START INPUT DATA
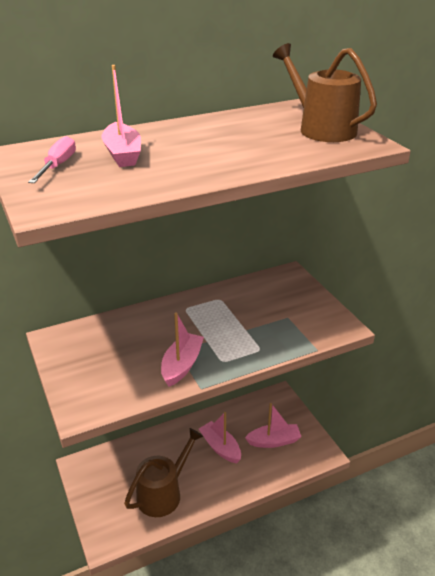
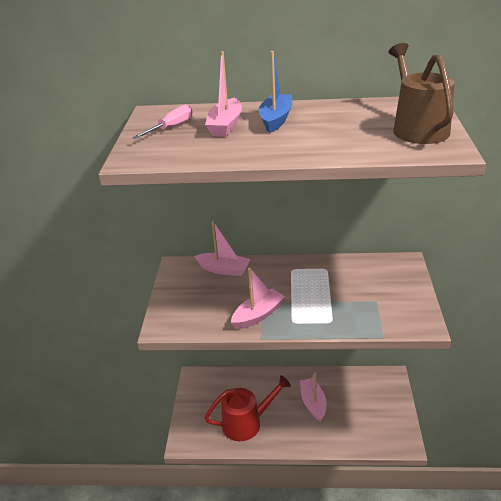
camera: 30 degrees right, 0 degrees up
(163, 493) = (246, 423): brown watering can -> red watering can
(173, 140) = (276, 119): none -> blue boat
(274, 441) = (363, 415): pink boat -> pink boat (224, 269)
END INPUT DATA
PROBLEM REQUIREMENTS:
Recreate the listing above word for word, dropping each picture it contains.

REPLY:
camera: 30 degrees right, 0 degrees up
(163, 493) = (246, 423): brown watering can -> red watering can
(173, 140) = (276, 119): none -> blue boat
(274, 441) = (363, 415): pink boat -> pink boat (224, 269)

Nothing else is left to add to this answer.